Action item
Please find every line of the listing below where "green" occurs and copy it.
*** Begin section ***
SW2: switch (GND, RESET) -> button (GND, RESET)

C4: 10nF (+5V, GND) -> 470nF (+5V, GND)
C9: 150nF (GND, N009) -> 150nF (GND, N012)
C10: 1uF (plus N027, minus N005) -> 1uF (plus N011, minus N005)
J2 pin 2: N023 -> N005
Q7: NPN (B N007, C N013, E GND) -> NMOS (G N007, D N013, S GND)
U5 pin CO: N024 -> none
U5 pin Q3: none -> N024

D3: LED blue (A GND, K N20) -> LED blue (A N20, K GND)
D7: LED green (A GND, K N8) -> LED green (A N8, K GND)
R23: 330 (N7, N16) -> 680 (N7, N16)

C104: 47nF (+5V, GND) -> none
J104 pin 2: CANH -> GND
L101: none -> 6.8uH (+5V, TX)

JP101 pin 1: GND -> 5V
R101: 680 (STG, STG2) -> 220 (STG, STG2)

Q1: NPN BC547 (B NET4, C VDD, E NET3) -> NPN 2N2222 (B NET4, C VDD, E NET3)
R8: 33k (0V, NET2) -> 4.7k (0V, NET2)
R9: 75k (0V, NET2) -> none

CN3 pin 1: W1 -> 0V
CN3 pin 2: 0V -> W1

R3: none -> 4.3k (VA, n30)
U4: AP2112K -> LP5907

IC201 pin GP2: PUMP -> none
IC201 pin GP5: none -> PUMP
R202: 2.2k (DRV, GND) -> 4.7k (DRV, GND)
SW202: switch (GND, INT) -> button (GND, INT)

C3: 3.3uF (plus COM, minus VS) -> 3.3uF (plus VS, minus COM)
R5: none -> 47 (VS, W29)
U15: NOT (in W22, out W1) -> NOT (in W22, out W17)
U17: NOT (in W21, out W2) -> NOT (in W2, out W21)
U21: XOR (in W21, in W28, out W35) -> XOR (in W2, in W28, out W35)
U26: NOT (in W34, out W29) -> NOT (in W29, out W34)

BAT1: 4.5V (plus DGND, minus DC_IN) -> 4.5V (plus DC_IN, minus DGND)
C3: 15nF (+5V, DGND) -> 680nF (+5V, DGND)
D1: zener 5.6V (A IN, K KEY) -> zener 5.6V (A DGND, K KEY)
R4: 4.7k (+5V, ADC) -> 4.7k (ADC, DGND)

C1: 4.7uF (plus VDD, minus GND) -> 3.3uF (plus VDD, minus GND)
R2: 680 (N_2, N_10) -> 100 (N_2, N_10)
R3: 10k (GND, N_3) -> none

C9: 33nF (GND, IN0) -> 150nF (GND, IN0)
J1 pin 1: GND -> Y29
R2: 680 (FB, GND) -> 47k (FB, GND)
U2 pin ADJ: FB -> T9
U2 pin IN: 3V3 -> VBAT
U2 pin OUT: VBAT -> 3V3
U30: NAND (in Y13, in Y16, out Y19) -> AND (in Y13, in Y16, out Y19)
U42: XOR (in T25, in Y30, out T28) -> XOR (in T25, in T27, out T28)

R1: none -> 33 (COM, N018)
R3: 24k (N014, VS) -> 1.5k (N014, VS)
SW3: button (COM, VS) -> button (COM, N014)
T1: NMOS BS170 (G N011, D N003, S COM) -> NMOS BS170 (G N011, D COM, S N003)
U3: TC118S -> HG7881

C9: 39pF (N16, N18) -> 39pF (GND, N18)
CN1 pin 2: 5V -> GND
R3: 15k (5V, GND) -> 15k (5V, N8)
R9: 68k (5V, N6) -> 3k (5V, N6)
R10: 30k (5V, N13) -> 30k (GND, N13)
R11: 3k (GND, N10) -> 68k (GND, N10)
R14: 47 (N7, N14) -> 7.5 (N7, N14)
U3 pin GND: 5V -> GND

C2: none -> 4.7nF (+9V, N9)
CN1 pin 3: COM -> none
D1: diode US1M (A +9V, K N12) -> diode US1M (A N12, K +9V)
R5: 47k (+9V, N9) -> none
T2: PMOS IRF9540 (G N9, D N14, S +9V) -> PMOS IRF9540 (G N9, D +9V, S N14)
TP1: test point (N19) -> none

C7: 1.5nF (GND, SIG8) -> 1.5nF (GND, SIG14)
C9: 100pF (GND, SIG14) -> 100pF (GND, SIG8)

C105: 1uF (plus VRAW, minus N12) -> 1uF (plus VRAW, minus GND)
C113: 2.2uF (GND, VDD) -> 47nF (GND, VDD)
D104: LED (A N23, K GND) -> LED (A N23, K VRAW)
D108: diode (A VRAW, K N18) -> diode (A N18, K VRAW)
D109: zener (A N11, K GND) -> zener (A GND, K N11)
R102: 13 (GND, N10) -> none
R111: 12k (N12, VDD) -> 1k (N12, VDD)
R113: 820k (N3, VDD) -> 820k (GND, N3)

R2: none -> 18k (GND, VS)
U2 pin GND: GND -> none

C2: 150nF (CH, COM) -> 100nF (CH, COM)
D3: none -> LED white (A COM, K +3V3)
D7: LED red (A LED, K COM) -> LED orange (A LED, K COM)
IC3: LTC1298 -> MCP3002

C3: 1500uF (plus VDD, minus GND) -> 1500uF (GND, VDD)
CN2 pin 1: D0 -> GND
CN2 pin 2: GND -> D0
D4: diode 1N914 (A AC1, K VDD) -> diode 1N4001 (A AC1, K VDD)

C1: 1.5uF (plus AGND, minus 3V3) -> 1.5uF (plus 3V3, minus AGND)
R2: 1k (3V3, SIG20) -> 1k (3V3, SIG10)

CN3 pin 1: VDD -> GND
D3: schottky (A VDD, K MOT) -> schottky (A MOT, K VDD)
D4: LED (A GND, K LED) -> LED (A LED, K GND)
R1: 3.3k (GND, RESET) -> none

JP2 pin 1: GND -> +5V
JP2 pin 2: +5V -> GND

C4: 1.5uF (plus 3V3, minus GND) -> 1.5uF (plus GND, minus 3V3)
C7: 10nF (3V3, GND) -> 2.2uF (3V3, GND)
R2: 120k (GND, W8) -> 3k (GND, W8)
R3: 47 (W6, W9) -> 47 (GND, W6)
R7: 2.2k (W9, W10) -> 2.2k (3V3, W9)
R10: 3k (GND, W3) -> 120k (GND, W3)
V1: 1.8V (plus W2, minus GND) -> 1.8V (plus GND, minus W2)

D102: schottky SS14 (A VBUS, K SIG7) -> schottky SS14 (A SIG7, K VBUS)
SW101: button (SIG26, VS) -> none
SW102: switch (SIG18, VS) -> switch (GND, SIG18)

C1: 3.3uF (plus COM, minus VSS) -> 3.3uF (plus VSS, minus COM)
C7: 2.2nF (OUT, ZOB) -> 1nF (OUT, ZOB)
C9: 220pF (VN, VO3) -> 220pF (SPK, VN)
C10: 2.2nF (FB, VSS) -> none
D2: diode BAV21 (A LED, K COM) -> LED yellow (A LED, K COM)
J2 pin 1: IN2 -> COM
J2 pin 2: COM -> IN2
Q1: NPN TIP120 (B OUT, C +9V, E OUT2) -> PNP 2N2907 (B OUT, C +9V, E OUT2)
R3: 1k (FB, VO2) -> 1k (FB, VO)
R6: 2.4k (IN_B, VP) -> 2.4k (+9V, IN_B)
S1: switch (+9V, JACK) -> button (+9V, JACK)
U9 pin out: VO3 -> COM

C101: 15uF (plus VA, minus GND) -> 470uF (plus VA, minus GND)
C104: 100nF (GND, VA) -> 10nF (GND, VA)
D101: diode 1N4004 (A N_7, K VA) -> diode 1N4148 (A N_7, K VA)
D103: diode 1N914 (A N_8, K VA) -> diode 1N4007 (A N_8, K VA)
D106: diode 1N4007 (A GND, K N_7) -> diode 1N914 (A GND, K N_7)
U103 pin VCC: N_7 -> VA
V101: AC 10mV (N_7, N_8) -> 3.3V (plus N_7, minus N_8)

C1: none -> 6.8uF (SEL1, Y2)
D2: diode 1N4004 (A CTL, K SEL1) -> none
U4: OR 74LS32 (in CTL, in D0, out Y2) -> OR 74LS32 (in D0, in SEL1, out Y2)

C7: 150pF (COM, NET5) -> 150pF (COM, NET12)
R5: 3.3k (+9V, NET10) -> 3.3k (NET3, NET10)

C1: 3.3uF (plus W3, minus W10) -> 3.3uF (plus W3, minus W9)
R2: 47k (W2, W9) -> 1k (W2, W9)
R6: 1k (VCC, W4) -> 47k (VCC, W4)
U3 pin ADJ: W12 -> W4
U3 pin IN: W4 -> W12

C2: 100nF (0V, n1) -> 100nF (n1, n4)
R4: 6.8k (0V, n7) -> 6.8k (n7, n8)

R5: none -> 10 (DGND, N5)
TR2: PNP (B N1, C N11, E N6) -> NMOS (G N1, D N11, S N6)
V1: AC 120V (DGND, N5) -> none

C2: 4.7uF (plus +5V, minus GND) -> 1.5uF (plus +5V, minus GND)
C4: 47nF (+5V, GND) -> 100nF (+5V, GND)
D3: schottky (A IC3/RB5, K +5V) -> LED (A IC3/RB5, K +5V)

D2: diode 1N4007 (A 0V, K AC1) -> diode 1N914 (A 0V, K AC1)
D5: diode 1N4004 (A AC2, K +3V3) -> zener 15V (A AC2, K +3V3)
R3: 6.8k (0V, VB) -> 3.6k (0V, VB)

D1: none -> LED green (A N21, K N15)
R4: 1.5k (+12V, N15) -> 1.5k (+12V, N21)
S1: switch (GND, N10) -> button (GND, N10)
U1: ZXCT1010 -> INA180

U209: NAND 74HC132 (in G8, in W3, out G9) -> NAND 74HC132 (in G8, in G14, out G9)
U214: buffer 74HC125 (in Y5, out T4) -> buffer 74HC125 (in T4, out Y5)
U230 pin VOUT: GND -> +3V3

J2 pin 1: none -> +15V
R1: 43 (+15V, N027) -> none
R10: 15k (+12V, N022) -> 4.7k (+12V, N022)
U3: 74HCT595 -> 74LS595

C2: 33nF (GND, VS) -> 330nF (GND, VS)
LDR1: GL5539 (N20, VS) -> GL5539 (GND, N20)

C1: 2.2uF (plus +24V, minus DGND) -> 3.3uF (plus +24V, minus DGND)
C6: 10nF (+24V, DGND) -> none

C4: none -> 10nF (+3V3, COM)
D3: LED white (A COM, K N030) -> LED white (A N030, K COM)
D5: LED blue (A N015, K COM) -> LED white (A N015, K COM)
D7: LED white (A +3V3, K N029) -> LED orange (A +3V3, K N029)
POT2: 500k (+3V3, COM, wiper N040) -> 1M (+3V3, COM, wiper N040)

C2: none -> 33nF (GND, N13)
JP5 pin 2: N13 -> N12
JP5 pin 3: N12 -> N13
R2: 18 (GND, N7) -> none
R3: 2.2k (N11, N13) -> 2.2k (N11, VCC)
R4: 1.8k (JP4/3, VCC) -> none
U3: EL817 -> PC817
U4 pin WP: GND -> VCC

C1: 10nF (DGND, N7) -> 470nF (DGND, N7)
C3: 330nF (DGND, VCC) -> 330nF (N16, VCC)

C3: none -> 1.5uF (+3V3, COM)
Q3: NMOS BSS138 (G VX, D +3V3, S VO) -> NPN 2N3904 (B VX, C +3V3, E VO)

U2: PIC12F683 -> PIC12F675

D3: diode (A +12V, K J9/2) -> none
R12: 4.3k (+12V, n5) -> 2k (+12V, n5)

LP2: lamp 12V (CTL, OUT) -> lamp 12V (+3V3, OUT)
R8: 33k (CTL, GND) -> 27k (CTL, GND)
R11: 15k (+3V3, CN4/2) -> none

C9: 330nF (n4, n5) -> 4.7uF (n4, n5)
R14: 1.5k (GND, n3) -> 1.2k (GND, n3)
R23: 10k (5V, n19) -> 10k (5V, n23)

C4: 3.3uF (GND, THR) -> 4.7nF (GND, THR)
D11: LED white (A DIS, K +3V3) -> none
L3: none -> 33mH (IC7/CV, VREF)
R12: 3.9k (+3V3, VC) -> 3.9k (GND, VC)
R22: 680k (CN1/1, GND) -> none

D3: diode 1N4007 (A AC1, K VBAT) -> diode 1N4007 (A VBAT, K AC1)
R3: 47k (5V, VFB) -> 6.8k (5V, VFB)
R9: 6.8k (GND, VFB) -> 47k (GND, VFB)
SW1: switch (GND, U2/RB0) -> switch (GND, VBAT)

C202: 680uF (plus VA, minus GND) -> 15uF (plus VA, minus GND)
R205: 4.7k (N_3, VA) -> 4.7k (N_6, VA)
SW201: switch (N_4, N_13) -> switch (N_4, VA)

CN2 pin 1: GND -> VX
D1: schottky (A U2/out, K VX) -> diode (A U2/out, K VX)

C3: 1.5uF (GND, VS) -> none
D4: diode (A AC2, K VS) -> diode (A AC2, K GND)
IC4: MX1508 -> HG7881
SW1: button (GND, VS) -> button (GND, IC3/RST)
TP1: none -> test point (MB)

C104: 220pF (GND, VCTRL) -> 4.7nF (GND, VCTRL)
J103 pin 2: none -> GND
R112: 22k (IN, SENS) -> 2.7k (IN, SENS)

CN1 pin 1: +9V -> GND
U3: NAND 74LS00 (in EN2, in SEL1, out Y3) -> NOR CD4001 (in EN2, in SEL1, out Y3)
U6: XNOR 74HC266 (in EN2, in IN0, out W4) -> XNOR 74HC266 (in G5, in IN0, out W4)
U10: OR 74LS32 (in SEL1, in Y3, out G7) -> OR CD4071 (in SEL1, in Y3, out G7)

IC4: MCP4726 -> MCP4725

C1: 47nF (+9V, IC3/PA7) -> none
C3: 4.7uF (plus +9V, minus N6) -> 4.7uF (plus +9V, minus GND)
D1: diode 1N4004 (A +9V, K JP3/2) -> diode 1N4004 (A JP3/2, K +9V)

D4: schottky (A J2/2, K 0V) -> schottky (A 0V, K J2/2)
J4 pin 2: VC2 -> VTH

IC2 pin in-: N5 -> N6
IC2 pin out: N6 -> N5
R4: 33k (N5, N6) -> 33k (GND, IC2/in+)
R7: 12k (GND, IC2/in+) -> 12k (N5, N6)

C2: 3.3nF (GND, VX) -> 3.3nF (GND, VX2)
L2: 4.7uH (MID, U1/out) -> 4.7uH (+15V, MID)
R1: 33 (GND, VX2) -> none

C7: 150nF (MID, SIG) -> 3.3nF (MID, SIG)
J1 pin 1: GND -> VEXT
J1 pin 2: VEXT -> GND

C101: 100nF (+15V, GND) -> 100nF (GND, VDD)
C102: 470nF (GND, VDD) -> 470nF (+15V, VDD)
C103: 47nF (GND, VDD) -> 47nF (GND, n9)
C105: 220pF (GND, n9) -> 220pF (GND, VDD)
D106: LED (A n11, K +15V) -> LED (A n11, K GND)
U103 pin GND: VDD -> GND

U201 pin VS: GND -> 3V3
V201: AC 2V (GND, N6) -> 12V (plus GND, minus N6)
*** End section ***
Your response
D7: LED green (A GND, K N8) -> LED green (A N8, K GND)
D1: none -> LED green (A N21, K N15)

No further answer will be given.